All of the entries need to be repeated exactly. Leave nothing out.

►

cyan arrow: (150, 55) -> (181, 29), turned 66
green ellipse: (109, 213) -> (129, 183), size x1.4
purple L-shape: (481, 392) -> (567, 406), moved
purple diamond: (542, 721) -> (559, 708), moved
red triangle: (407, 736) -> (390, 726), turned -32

◄

- [Your response]:
cyan arrow: (150, 55) -> (181, 29), turned 66
green ellipse: (109, 213) -> (129, 183), size x1.4
purple L-shape: (481, 392) -> (567, 406), moved
purple diamond: (542, 721) -> (559, 708), moved
red triangle: (407, 736) -> (390, 726), turned -32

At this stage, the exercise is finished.